● **WHAT TO DO**
Without the pictures, write out all the lines below exactly as they appear.

(Records excerpted from a collection)
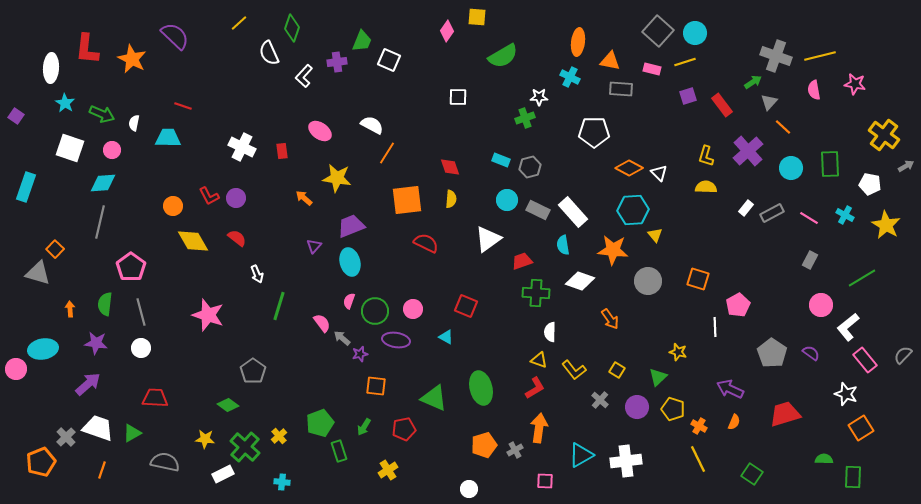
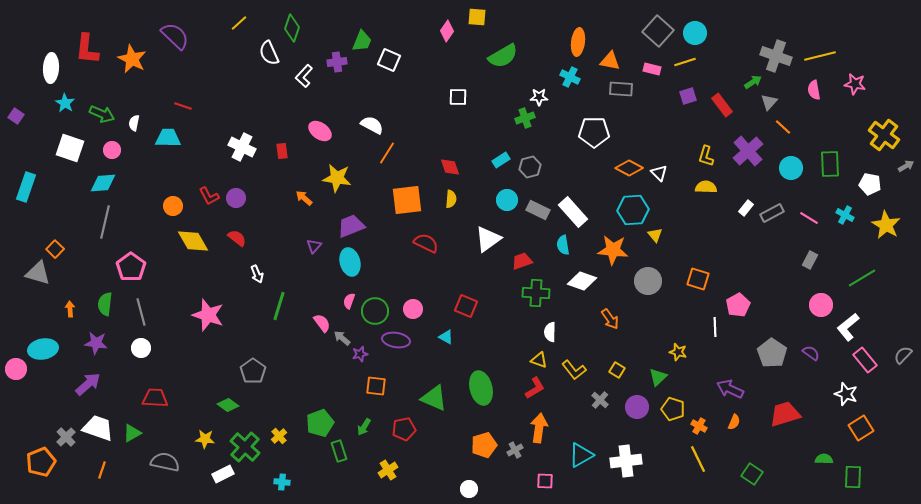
cyan rectangle at (501, 160): rotated 54 degrees counterclockwise
gray line at (100, 222): moved 5 px right
white diamond at (580, 281): moved 2 px right
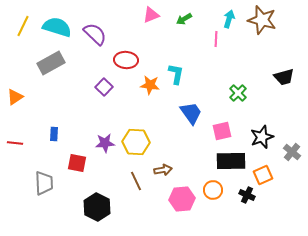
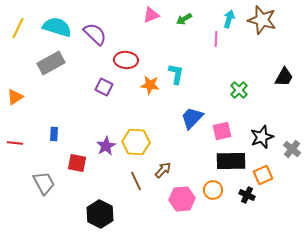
yellow line: moved 5 px left, 2 px down
black trapezoid: rotated 45 degrees counterclockwise
purple square: rotated 18 degrees counterclockwise
green cross: moved 1 px right, 3 px up
blue trapezoid: moved 1 px right, 5 px down; rotated 100 degrees counterclockwise
purple star: moved 1 px right, 3 px down; rotated 24 degrees counterclockwise
gray cross: moved 3 px up
brown arrow: rotated 36 degrees counterclockwise
gray trapezoid: rotated 25 degrees counterclockwise
black hexagon: moved 3 px right, 7 px down
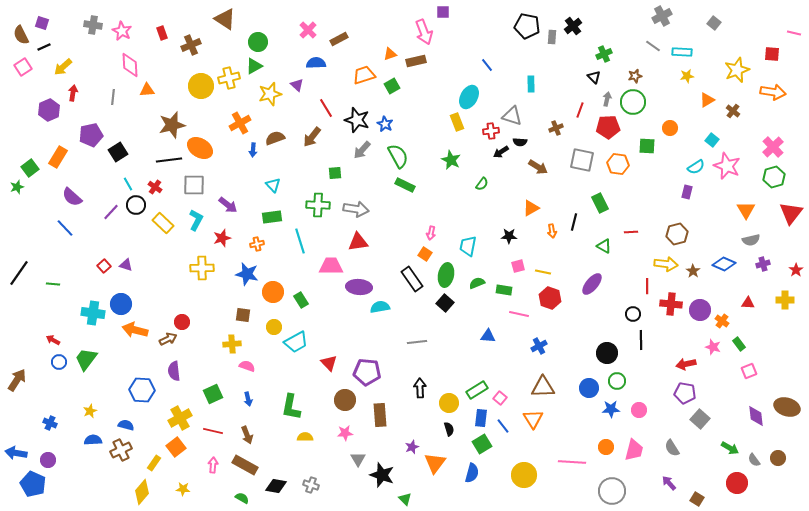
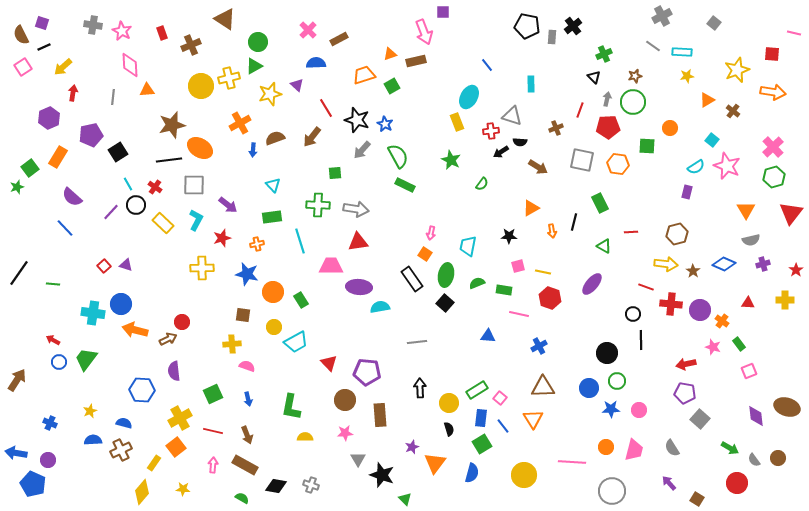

● **OUTPUT OF THE TASK**
cyan rectangle at (501, 160): rotated 54 degrees counterclockwise
gray line at (100, 222): moved 5 px right
white diamond at (580, 281): moved 2 px right
yellow line: moved 5 px left, 2 px down
black trapezoid: rotated 45 degrees counterclockwise
purple square: rotated 18 degrees counterclockwise
green cross: moved 1 px right, 3 px up
blue trapezoid: moved 1 px right, 5 px down; rotated 100 degrees counterclockwise
purple star: moved 1 px right, 3 px down; rotated 24 degrees counterclockwise
gray cross: moved 3 px up
brown arrow: rotated 36 degrees counterclockwise
gray trapezoid: rotated 25 degrees counterclockwise
black hexagon: moved 3 px right, 7 px down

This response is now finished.